▸ **WHAT TO WORK ON**: The answer must be an exact copy of the lines from the one containing "building: none -> [368,183,398,228]" through the last line of the records, with the pictures left out.

[Building box correspondences]
● ● ● ●
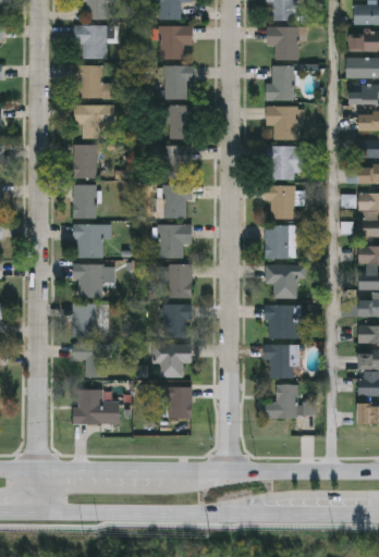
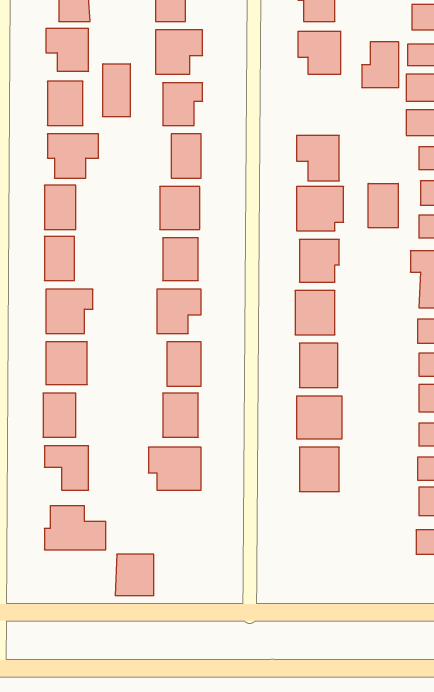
building: none -> [103,64,130,117]
building: [266,66,294,101] -> [362,42,399,88]
building: none -> [368,183,398,228]
building: [264,384,317,418] -> none
building: [162,387,192,419] -> [115,554,154,596]

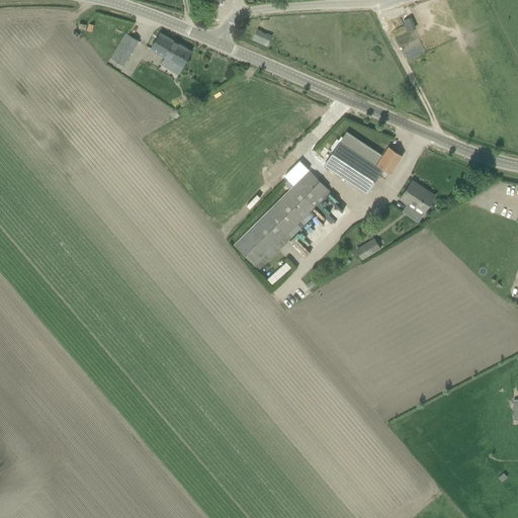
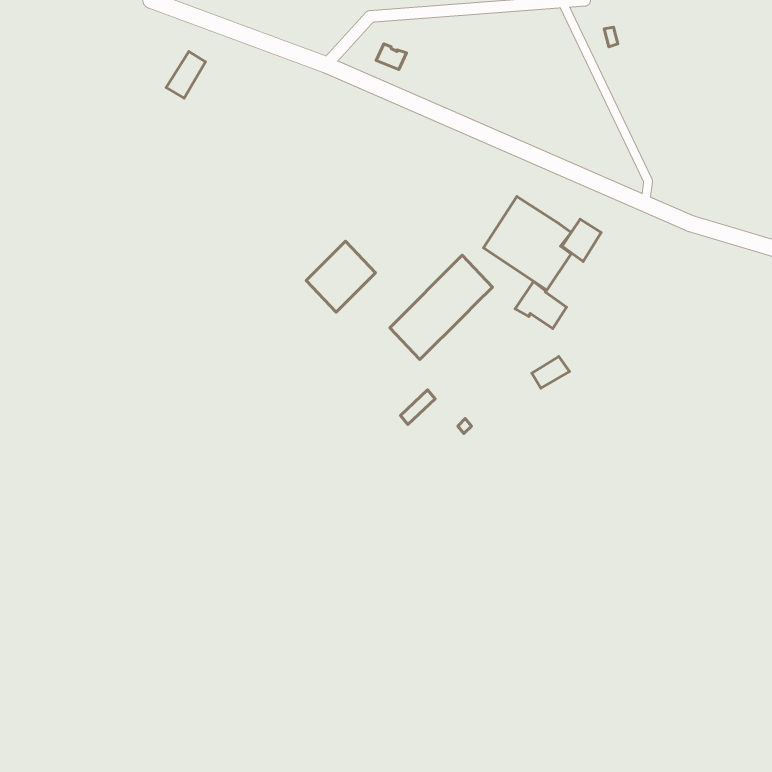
building: [151,33,191,68] -> none
building: [400,181,434,212] -> [515,282,567,328]
building: [235,220,281,267] -> [306,241,376,312]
● ● ● ●
▸ **PROBLEM SOLUTION**:
building: none -> [368,183,398,228]
building: [264,384,317,418] -> none
building: [162,387,192,419] -> [115,554,154,596]

building: [151,33,191,68] -> none
building: [400,181,434,212] -> [515,282,567,328]
building: [235,220,281,267] -> [306,241,376,312]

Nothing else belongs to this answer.